:: DATA TO EXAMINE
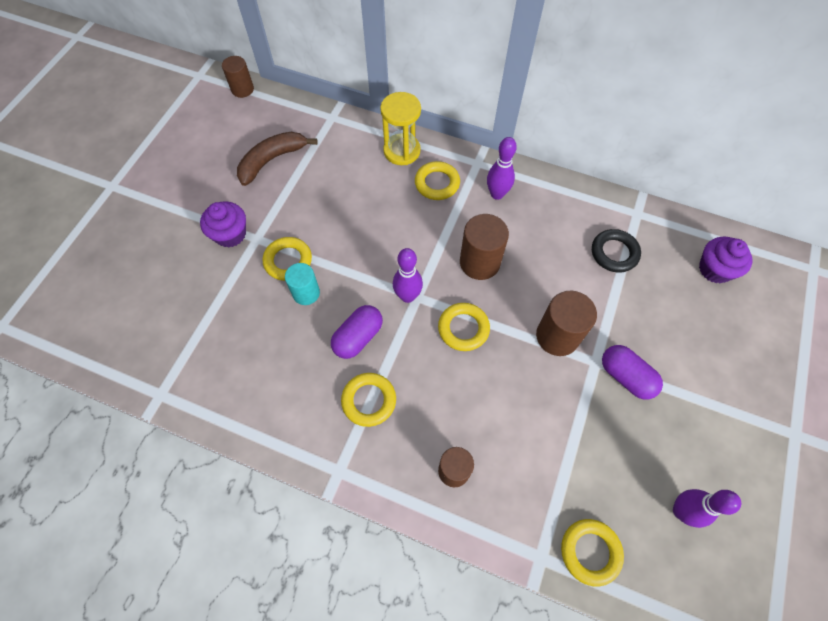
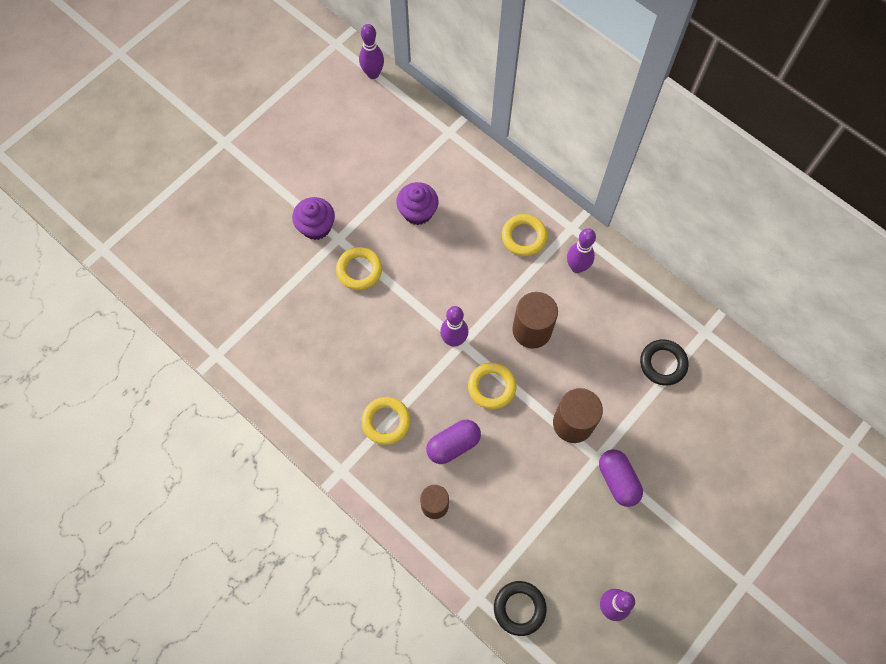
camera: 20 degrees right, 5 degrees up
brown cylinder [222,56,254,98] -> purple bowling pin [359,24,384,79]
brown banana [237,132,318,186] -> none
turquoise cylinder [285,263,320,305] -> none
purple capsule [331,305,383,359] -> purple capsule moved to [426,420,481,464]
yellow hourglass [380,92,421,165] -> none
yellow ring [561,519,624,587] -> black ring [494,581,547,636]
purple cupcake [699,237,753,283] -> purple cupcake moved to [396,182,439,225]

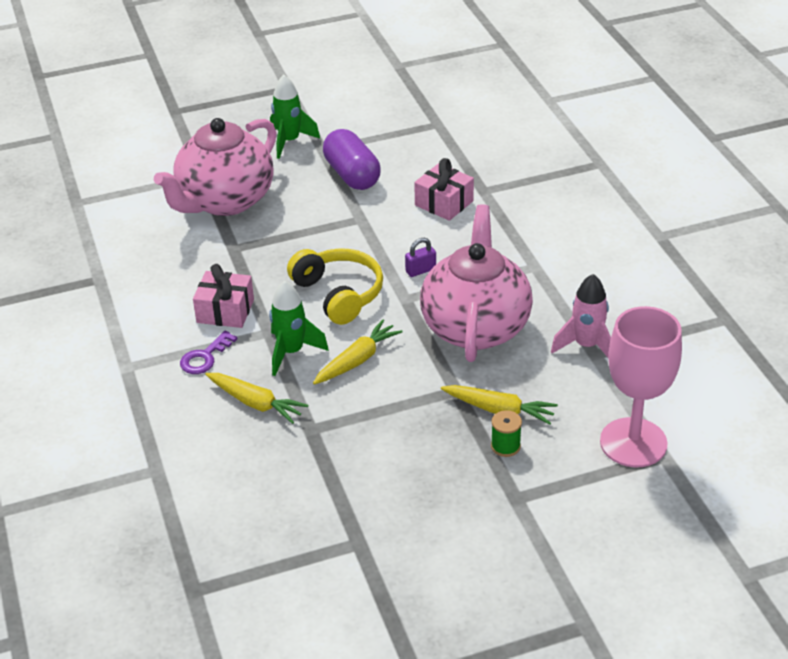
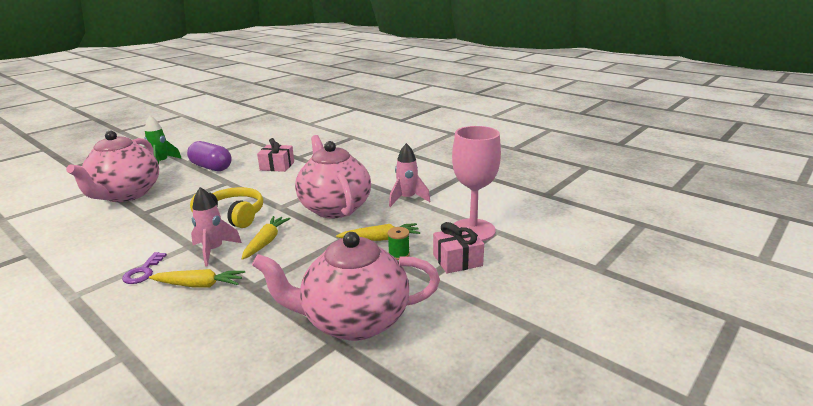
camera: 30 degrees left, 15 degrees down
pink gift [193,264,254,328] -> pink gift moved to [433,222,484,273]
green rocket [269,280,329,376] -> pink rocket [191,187,242,267]
purple padlock [405,238,436,277] -> none
none -> pink teapot [252,232,440,341]

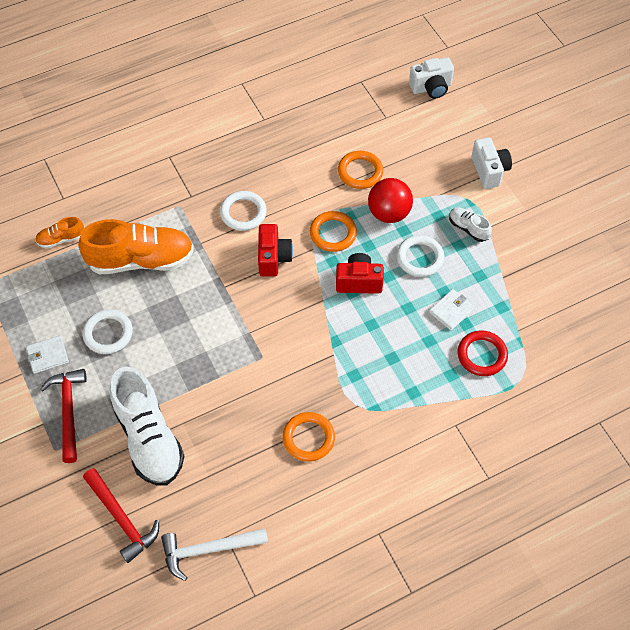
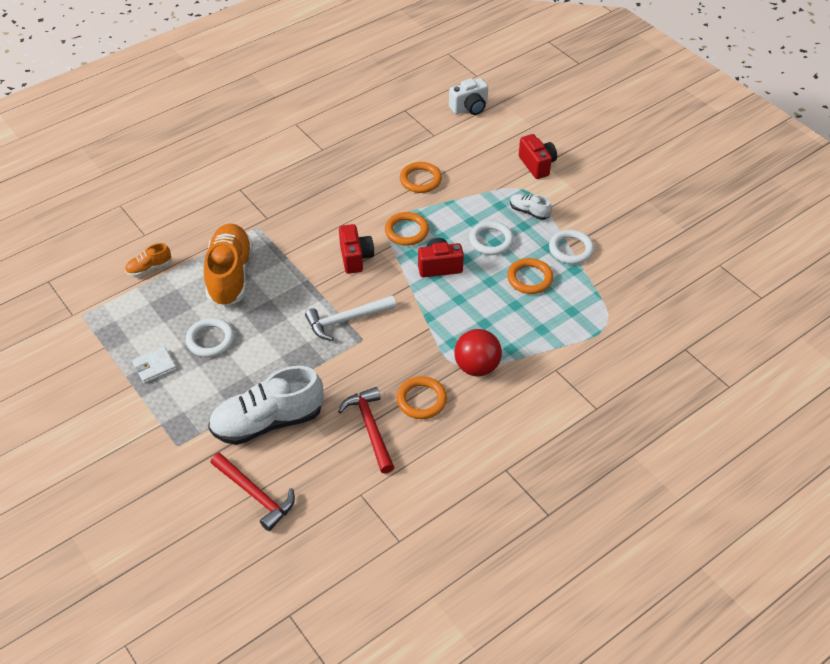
camera: 10 degrees left, 10 degrees down
red hammer [40,369,87,463] -> red hammer moved to [338,387,394,473]
orange shoe [78,219,194,274] -> orange shoe turned 75 degrees counterclockwise [204,224,253,307]
white shoe [110,367,184,486] -> white shoe turned 105 degrees clockwise [208,366,323,445]
white hammer [161,528,268,581] -> white hammer moved to [305,296,396,341]
white ring [220,191,267,231] -> white ring moved to [549,230,594,264]
red ball [368,178,413,223] -> red ball moved to [454,329,502,376]
white wallet [429,289,475,330] -> orange ring [507,258,553,294]
red ring [458,330,508,376] -> none
white camera [472,138,512,189] -> red camera [519,134,557,179]

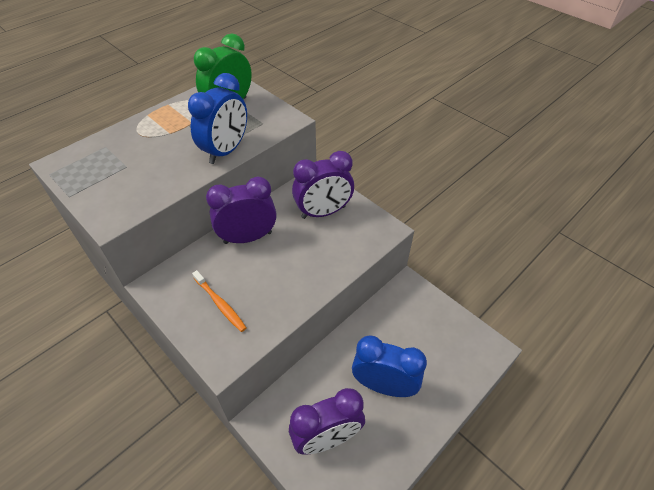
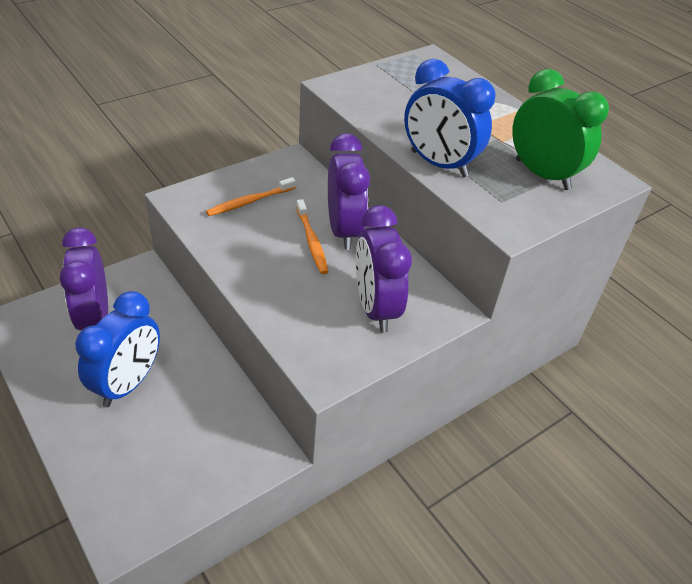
camera: 95 degrees right, 5 degrees down
none -> orange toothbrush [296,199,328,274]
::::
__TASK DETAILS__:
Filter the data for the string "down". Copy each matching line.

__RESPONSE AREA__:
camera: 30 degrees left, 15 degrees down
camera: 10 degrees left, 10 degrees down
camera: 95 degrees right, 5 degrees down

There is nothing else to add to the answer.